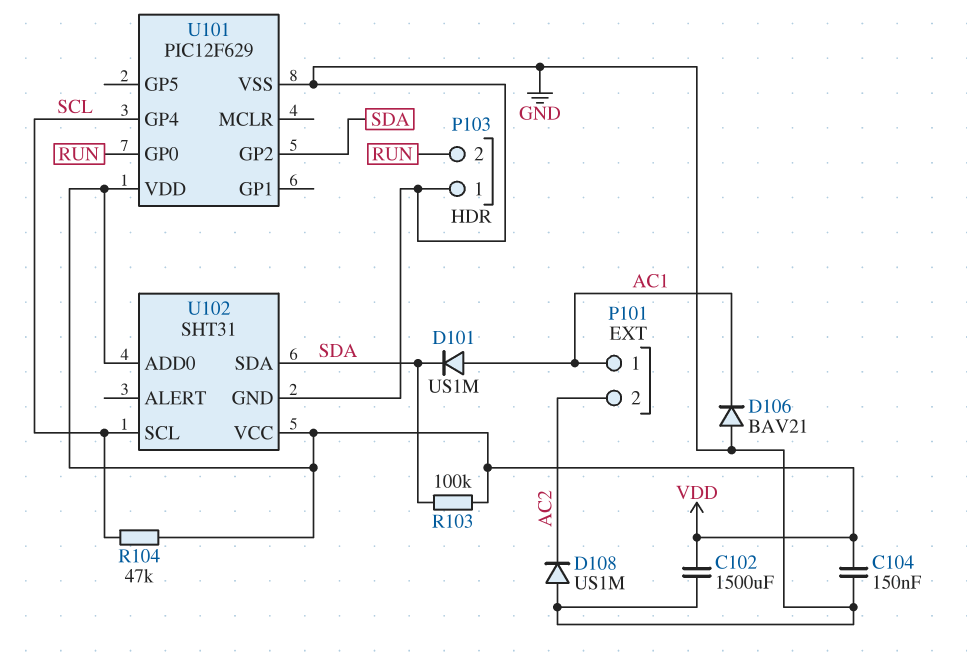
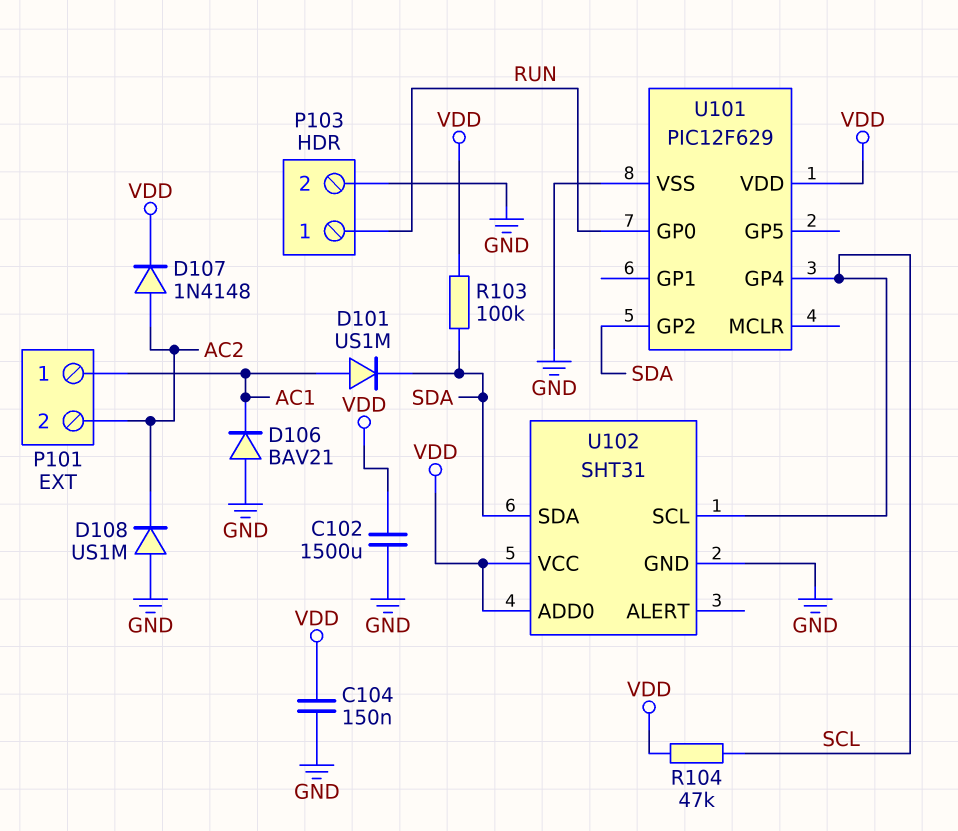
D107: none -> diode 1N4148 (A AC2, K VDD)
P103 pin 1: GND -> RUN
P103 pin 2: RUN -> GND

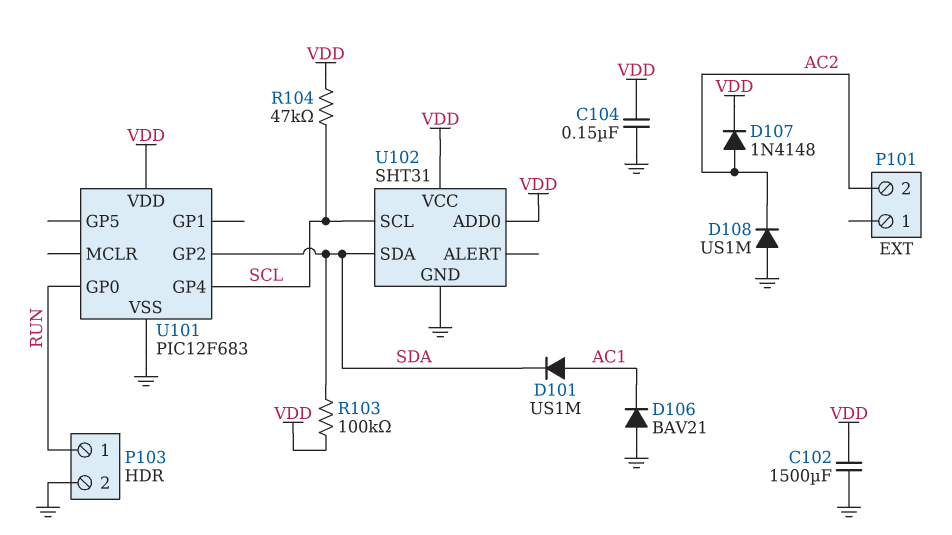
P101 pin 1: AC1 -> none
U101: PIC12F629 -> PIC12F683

...

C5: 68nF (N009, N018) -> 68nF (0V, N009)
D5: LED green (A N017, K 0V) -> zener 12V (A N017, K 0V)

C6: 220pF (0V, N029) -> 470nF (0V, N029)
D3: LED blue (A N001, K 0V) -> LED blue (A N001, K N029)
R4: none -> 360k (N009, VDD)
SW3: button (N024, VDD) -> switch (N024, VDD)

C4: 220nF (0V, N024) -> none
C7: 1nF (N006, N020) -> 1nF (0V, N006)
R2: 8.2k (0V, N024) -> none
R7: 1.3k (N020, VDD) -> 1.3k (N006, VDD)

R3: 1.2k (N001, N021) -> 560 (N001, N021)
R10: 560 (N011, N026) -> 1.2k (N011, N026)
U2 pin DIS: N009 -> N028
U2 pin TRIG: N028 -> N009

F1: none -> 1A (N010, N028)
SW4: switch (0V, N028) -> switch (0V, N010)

▶ [YOUR TASK] Using the data above, transcribe the lines that run from the line with "SW3: button (N024, VDD) -> switch (N024, VDD)" to the line with "SW4: switch (0V, N028) -> switch (0V, N010)", both ends kept, and output nothing else.

▶ [RESPONSE AREA]
SW3: button (N024, VDD) -> switch (N024, VDD)

C4: 220nF (0V, N024) -> none
C7: 1nF (N006, N020) -> 1nF (0V, N006)
R2: 8.2k (0V, N024) -> none
R7: 1.3k (N020, VDD) -> 1.3k (N006, VDD)

R3: 1.2k (N001, N021) -> 560 (N001, N021)
R10: 560 (N011, N026) -> 1.2k (N011, N026)
U2 pin DIS: N009 -> N028
U2 pin TRIG: N028 -> N009

F1: none -> 1A (N010, N028)
SW4: switch (0V, N028) -> switch (0V, N010)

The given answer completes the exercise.